[WORK REQUIRED]
Can you pull out each line of the data below that includes the word "blue"?

BEGIN

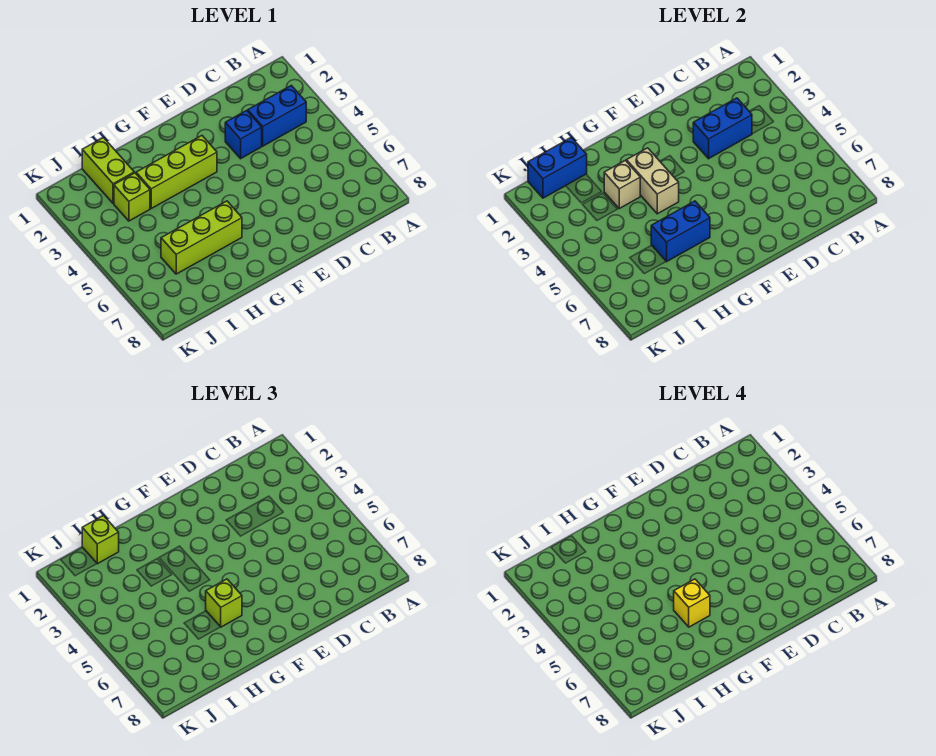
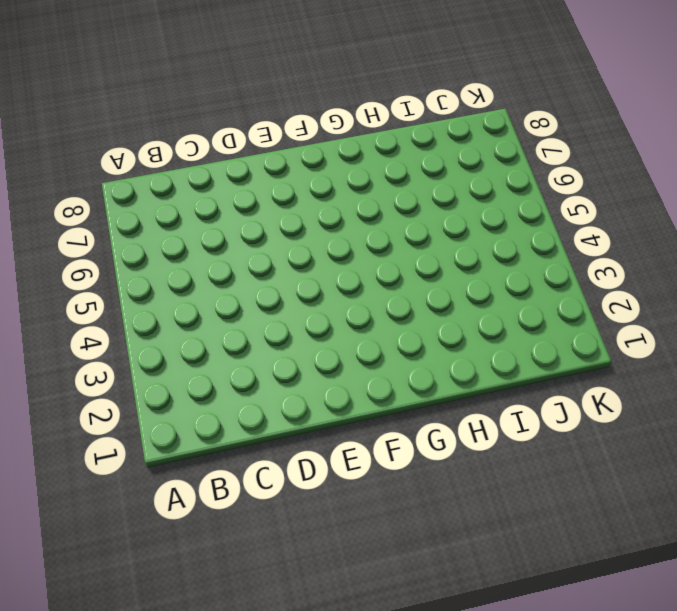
none -> blue brick B3:C3 level 1
none -> blue brick D3 level 1
none -> lime brick F3:H3 level 1

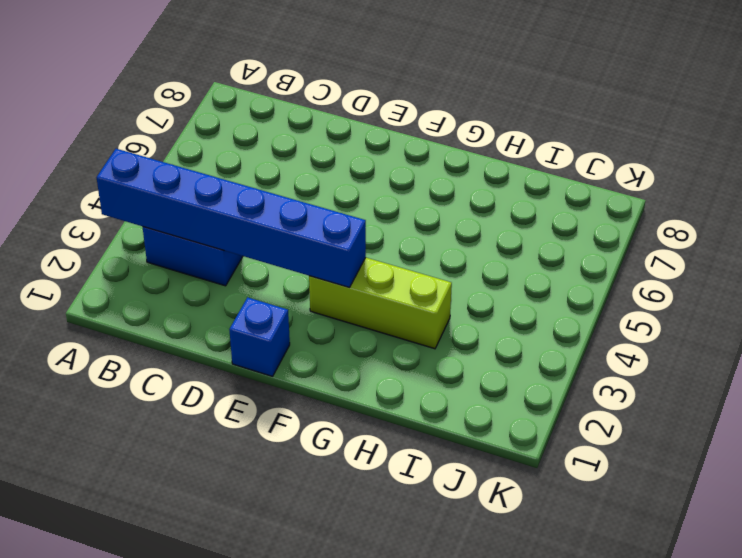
blue brick A3:F3 level 2 -> blue brick C3:D3 level 2
blue brick E1 level 1 -> blue brick D3 level 1
none -> lime brick G6:I6 level 1
none -> lime brick I1:I2 level 1
none -> lime brick I3 level 1

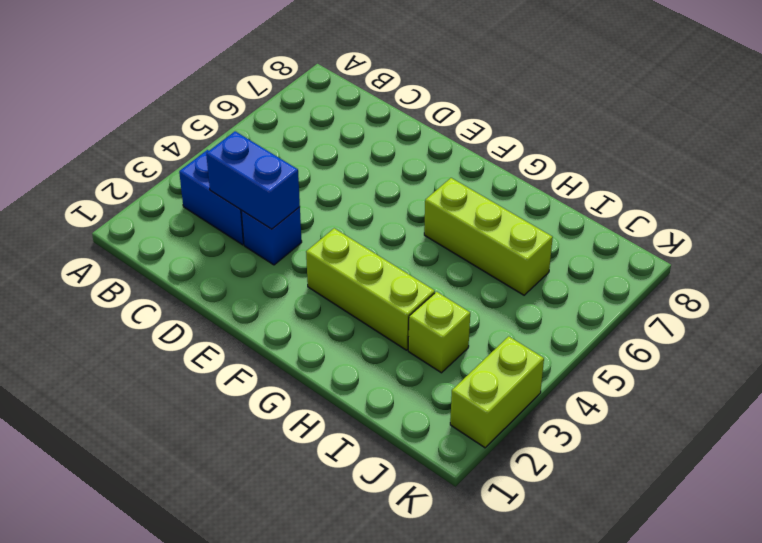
lime brick K2:K3 level 1 -> lime brick I1:I2 level 1
none -> tan brick G3:G4 level 2
none -> blue brick G6:H6 level 2
none -> tan brick H3 level 2

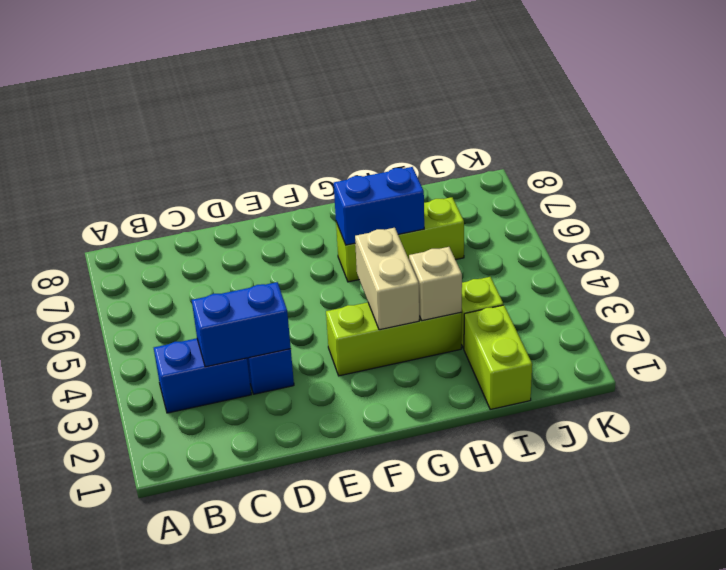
none -> blue brick I1:J1 level 2
none -> lime brick G6 level 3
none -> lime brick I1 level 3

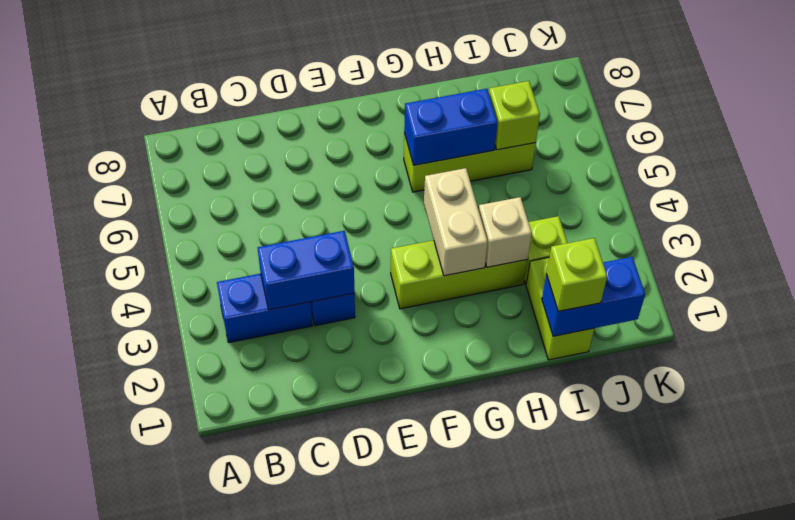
lime brick I6 level 2 -> lime brick G6 level 3
none -> yellow brick G6 level 4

END

[OUTPUT OF THE TASK]
none -> blue brick B3:C3 level 1
none -> blue brick D3 level 1
blue brick A3:F3 level 2 -> blue brick C3:D3 level 2
blue brick E1 level 1 -> blue brick D3 level 1
none -> blue brick G6:H6 level 2
none -> blue brick I1:J1 level 2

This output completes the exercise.